── Source information
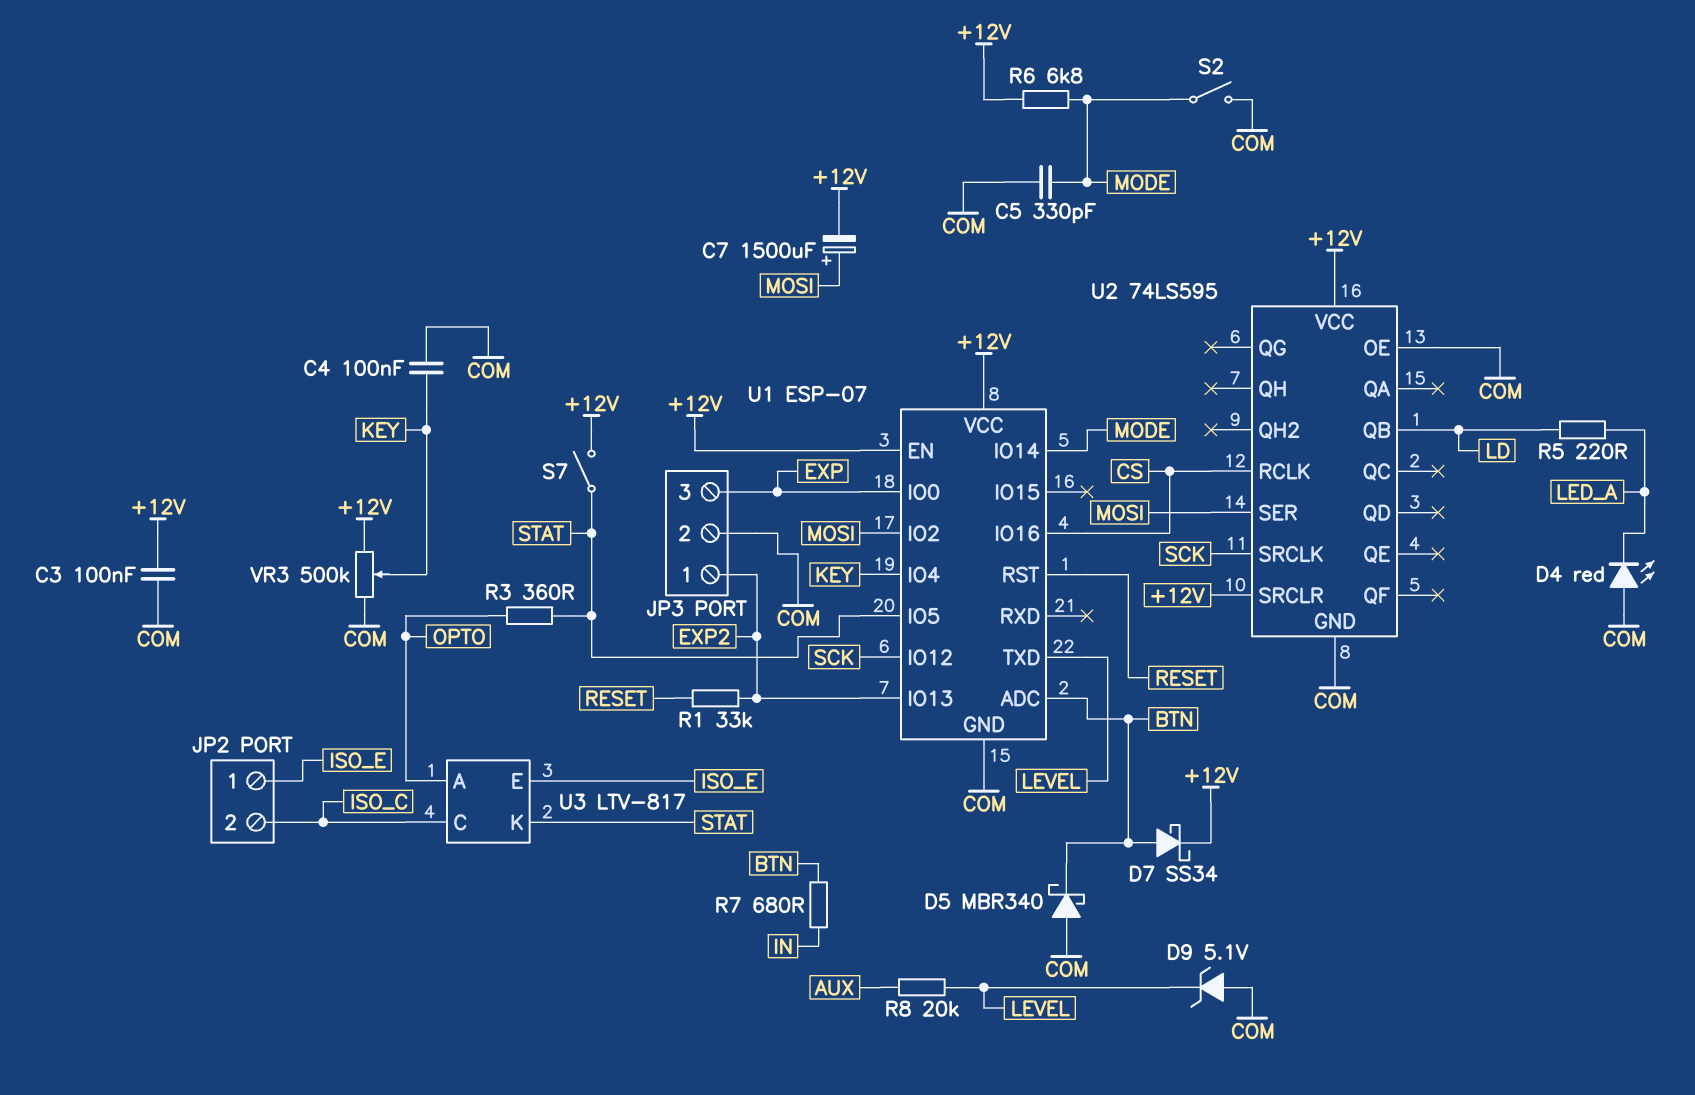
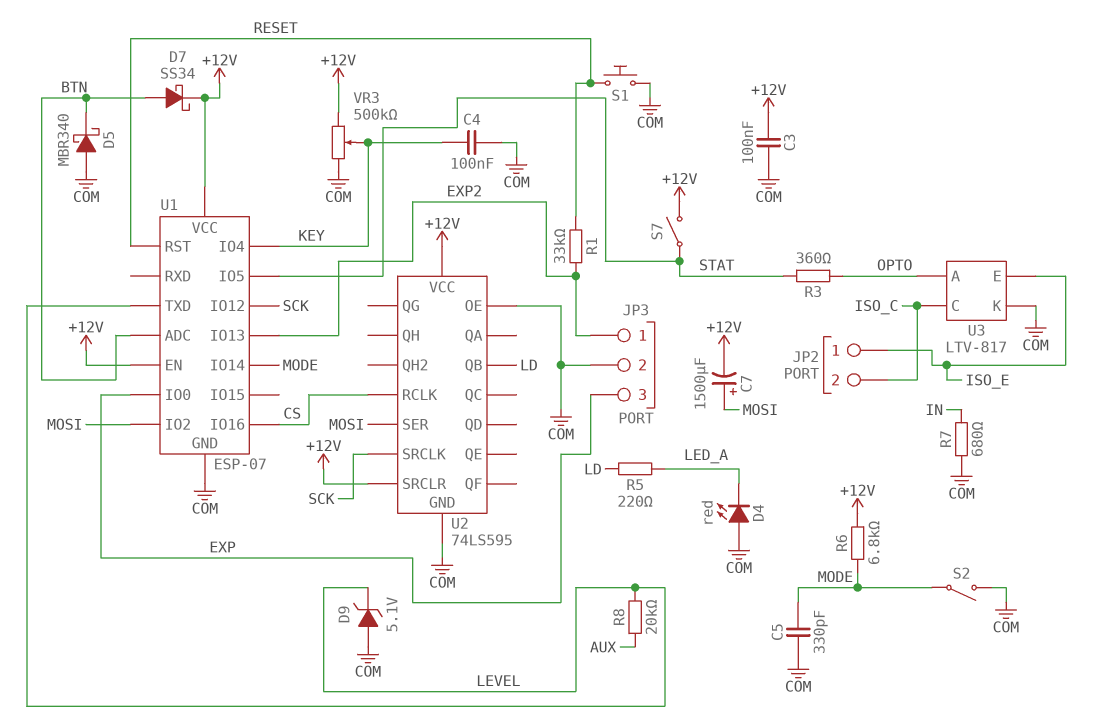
R7: 680 (BTN, IN) -> 680 (COM, IN)
S1: none -> button (COM, RESET)
U3 pin K: STAT -> COM

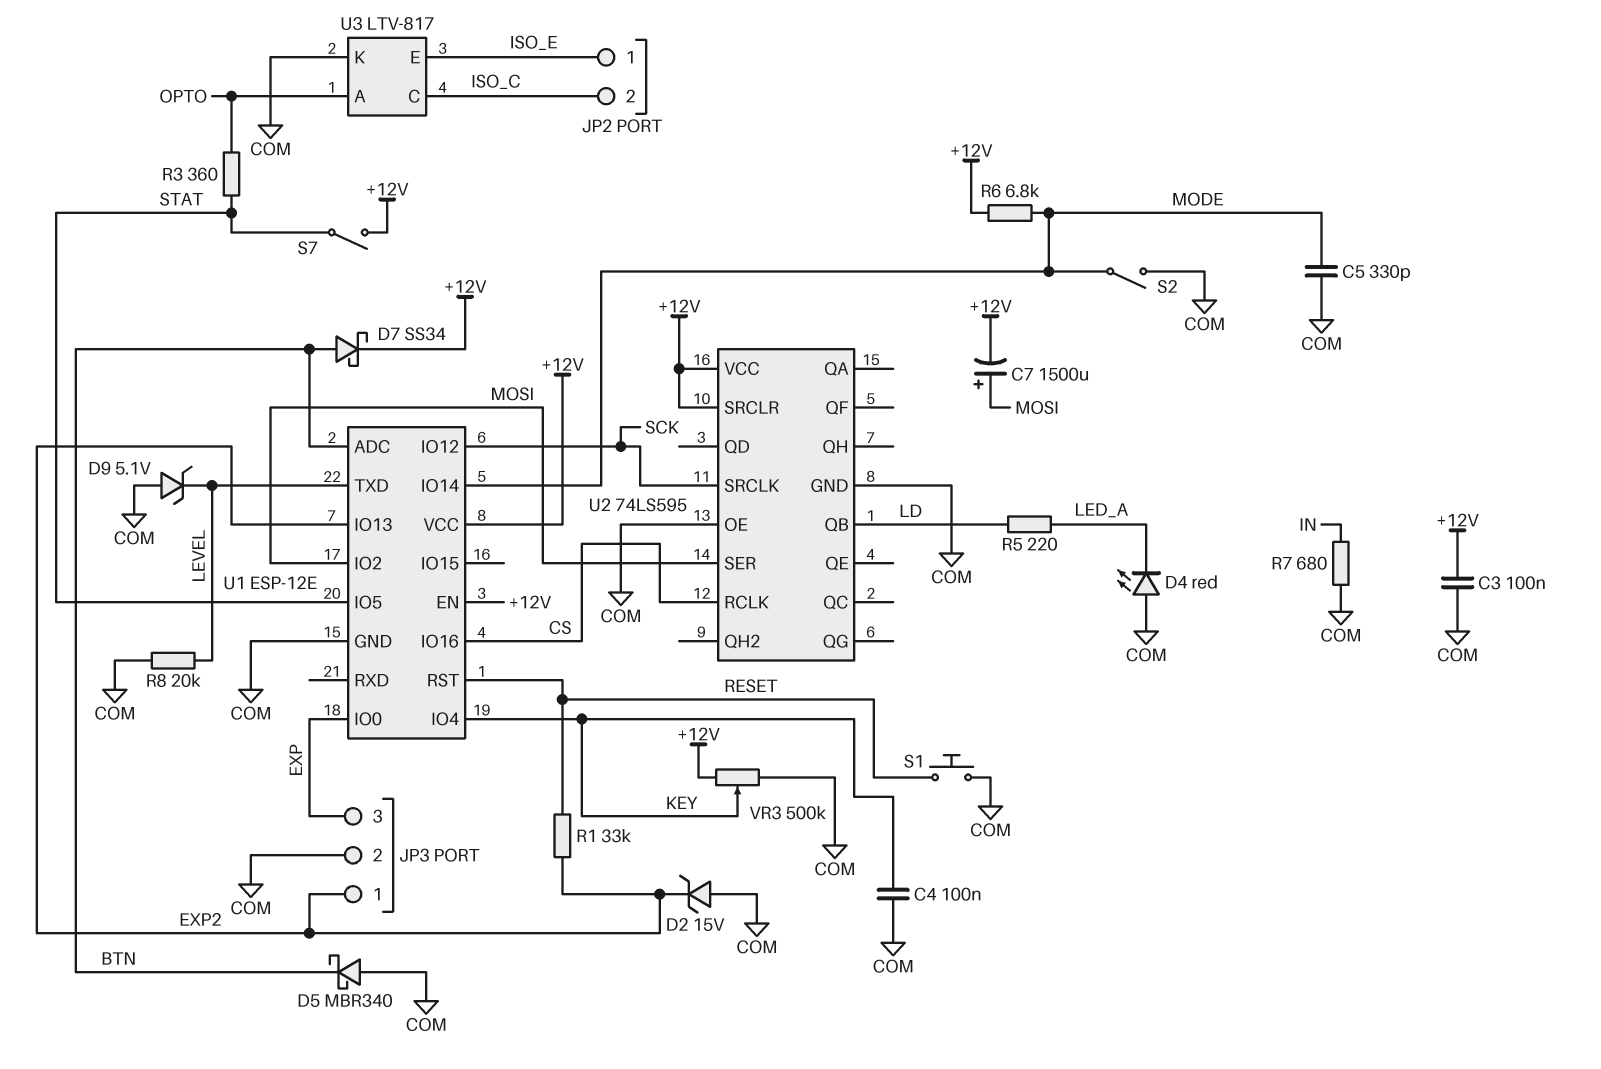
D2: none -> zener 15V (A COM, K EXP2)
R8: 20k (AUX, LEVEL) -> 20k (COM, LEVEL)
U1: ESP-07 -> ESP-12E

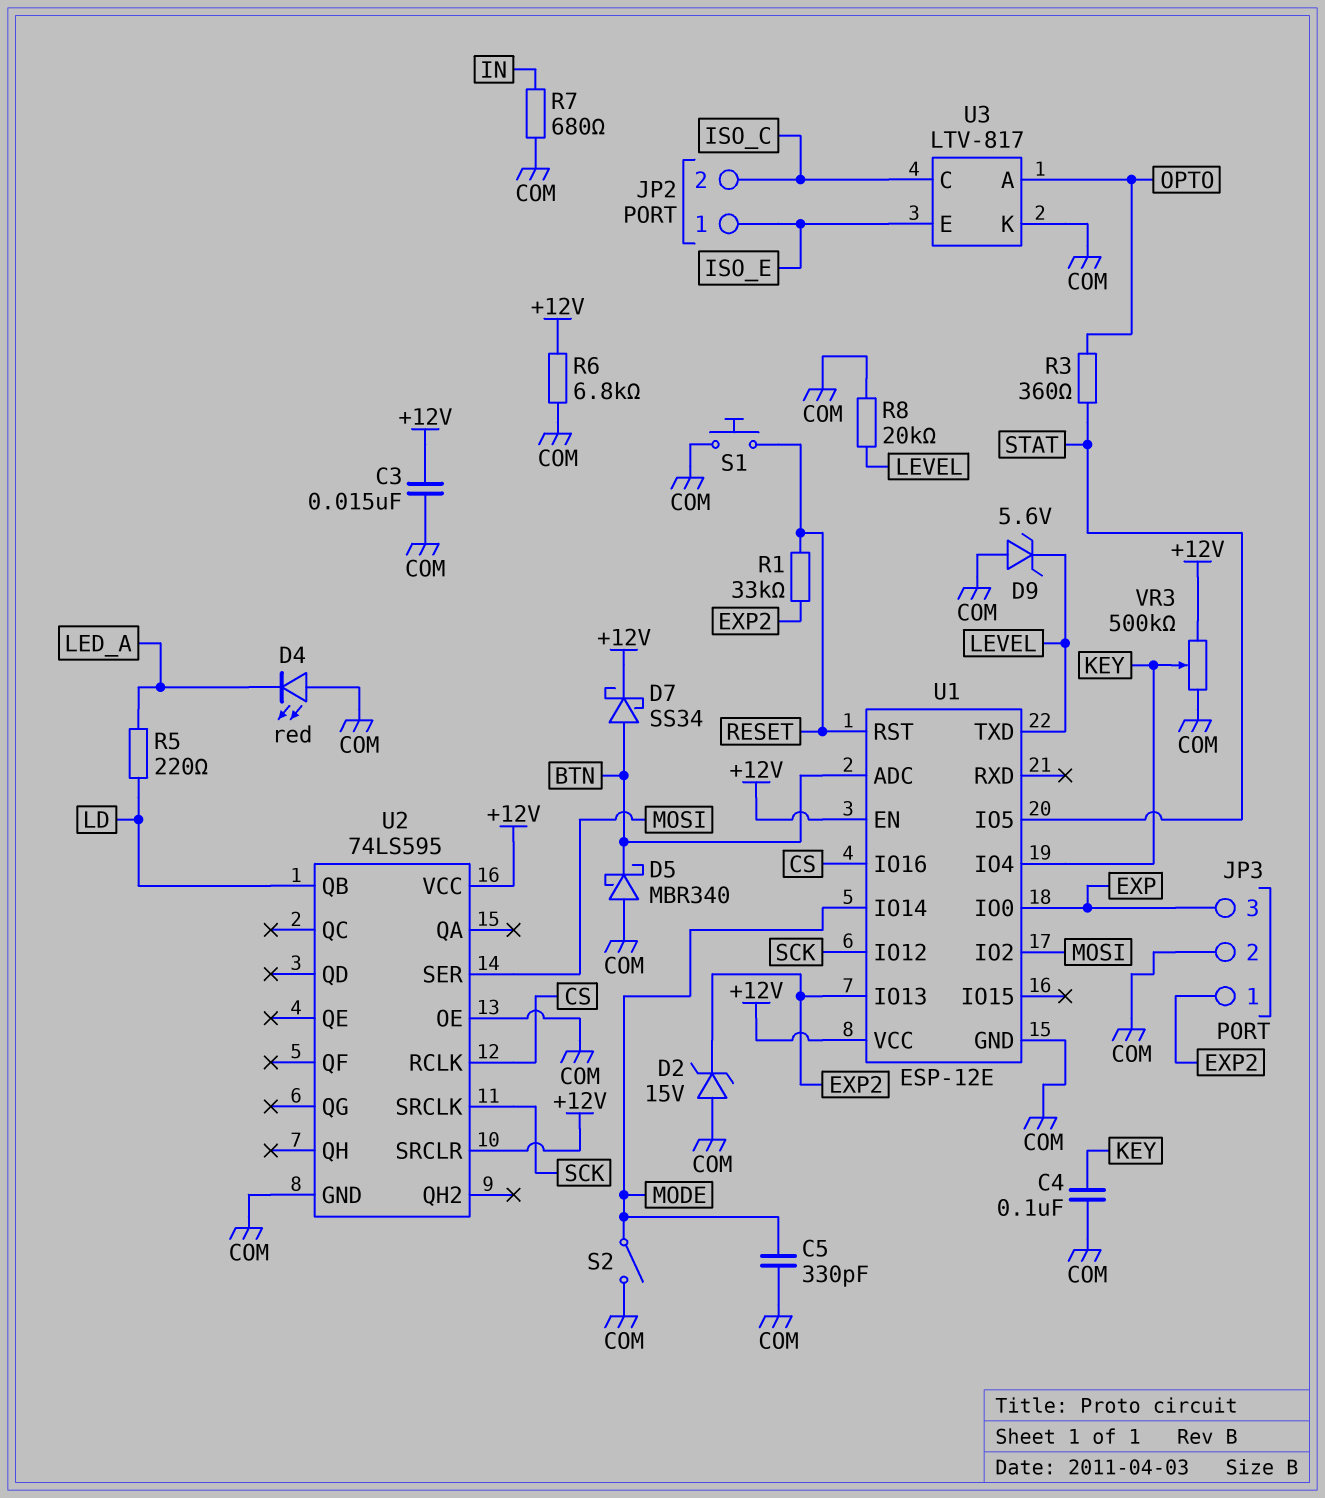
C3: 100nF (+12V, COM) -> 15nF (+12V, COM)
C7: 1500uF (plus MOSI, minus +12V) -> none
D9: zener 5.1V (A COM, K LEVEL) -> zener 5.6V (A COM, K LEVEL)
R6: 6.8k (+12V, MODE) -> 6.8k (+12V, COM)
S7: switch (+12V, STAT) -> none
────
Brief: The answer must be every line of the records that contains the word "LEVEL".

Solution below:
R8: 20k (AUX, LEVEL) -> 20k (COM, LEVEL)
D9: zener 5.1V (A COM, K LEVEL) -> zener 5.6V (A COM, K LEVEL)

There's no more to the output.